= ABOUT THIS EXERCISE =
Extract the records below word for word and ignore the images.

= Dataset excerpts =
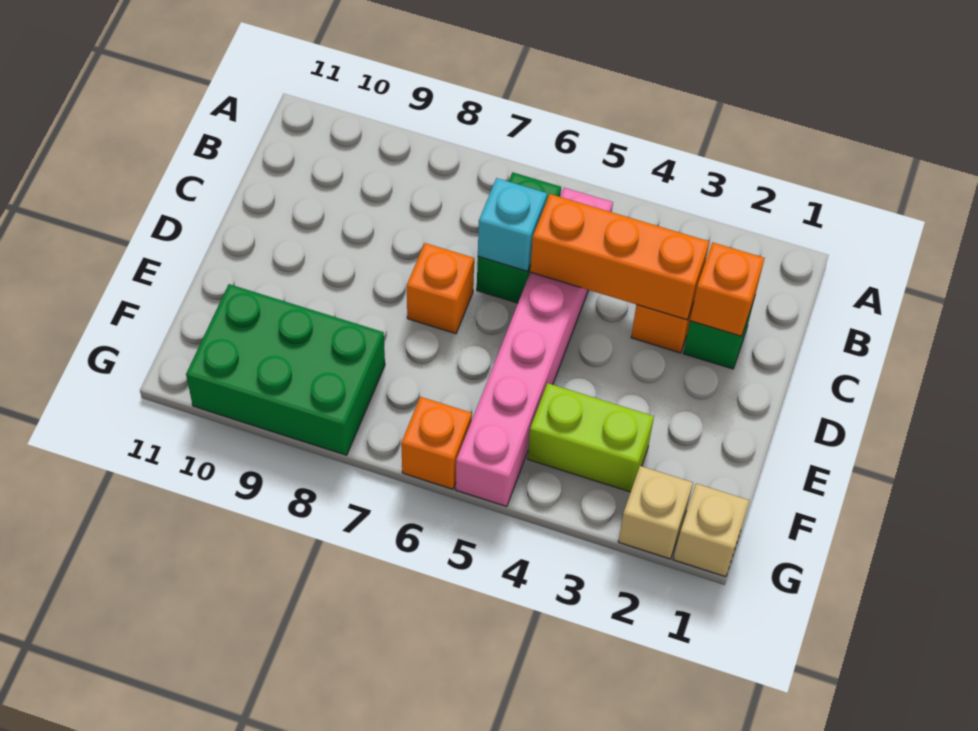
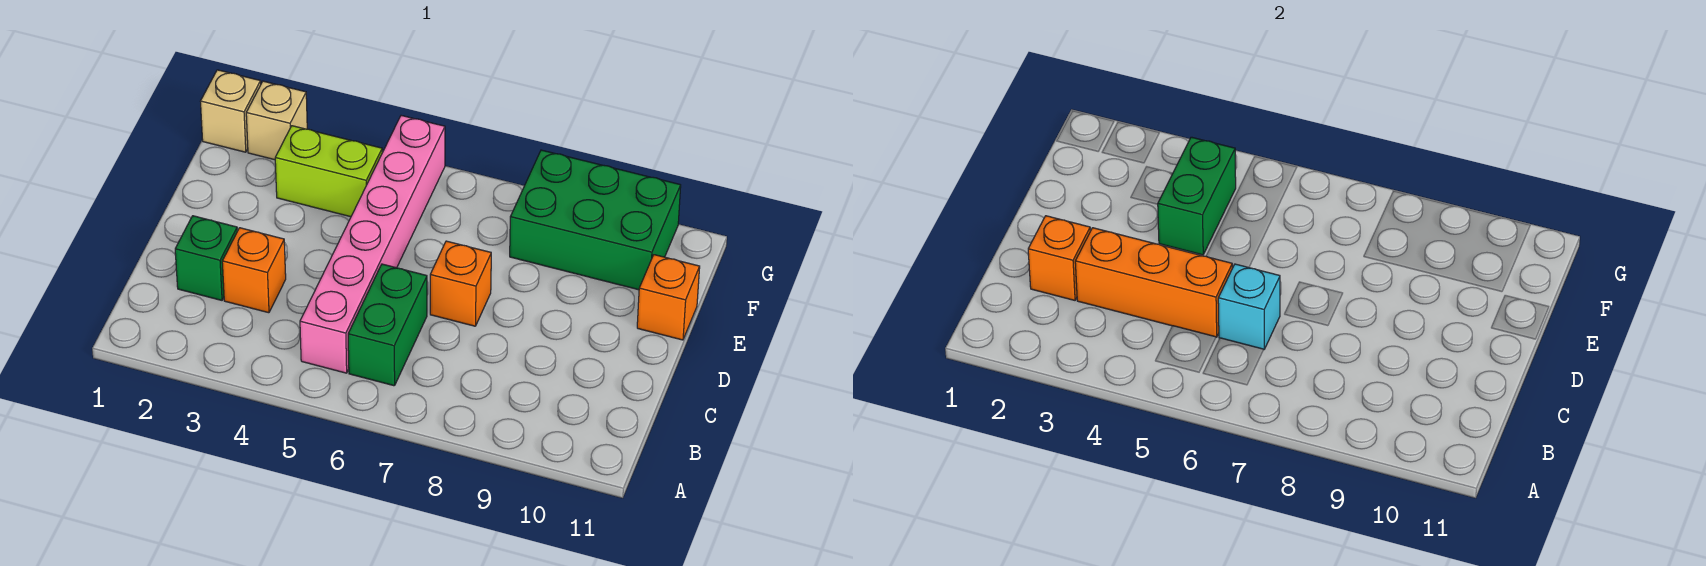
none -> green brick E4:F4 level 2
orange brick G6 level 1 -> orange brick E11 level 1

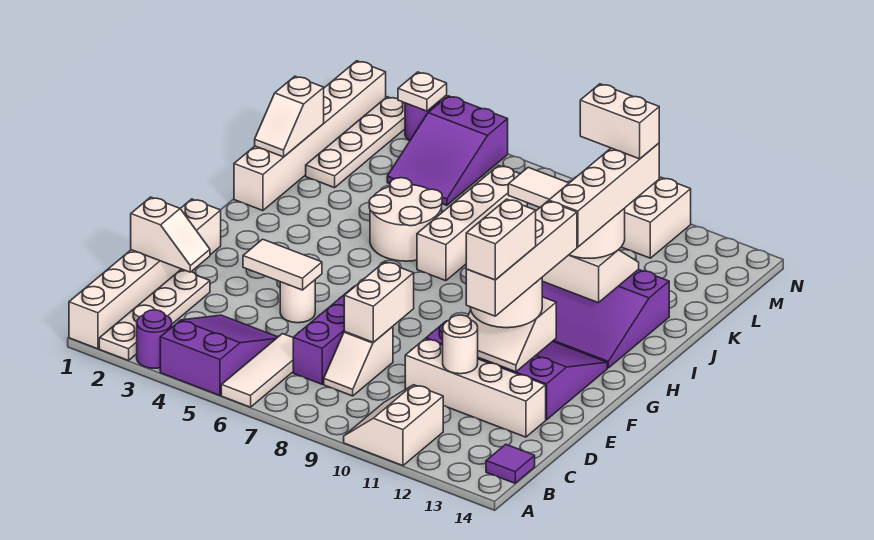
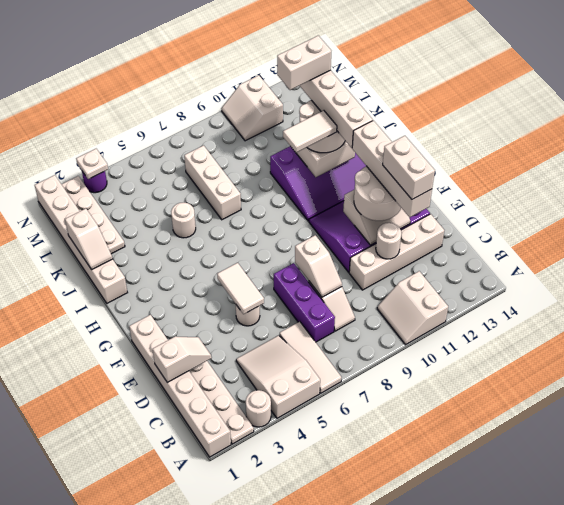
purple round brick A3 level 1 -> white round brick A3 level 1
purple slope A4:C5 level 1 top A -> white slope A4:C5 level 1 top A
purple tile B14 level 1 -> none
white brick D8:E8 level 2 -> white slope D8:E8 level 2 top E
white tile E4:E5 level 2 -> white tile E5:F5 level 2
white round brick I5:J6 level 1 -> white round brick J5 level 1
white brick I7:L7 level 1 -> white brick J7:L7 level 1
purple slope L4:N5 level 1 top N -> none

= EXPECTED ANSWER =
none -> green brick E4:F4 level 2
orange brick G6 level 1 -> orange brick E11 level 1

purple round brick A3 level 1 -> white round brick A3 level 1
purple slope A4:C5 level 1 top A -> white slope A4:C5 level 1 top A
purple tile B14 level 1 -> none
white brick D8:E8 level 2 -> white slope D8:E8 level 2 top E
white tile E4:E5 level 2 -> white tile E5:F5 level 2
white round brick I5:J6 level 1 -> white round brick J5 level 1
white brick I7:L7 level 1 -> white brick J7:L7 level 1
purple slope L4:N5 level 1 top N -> none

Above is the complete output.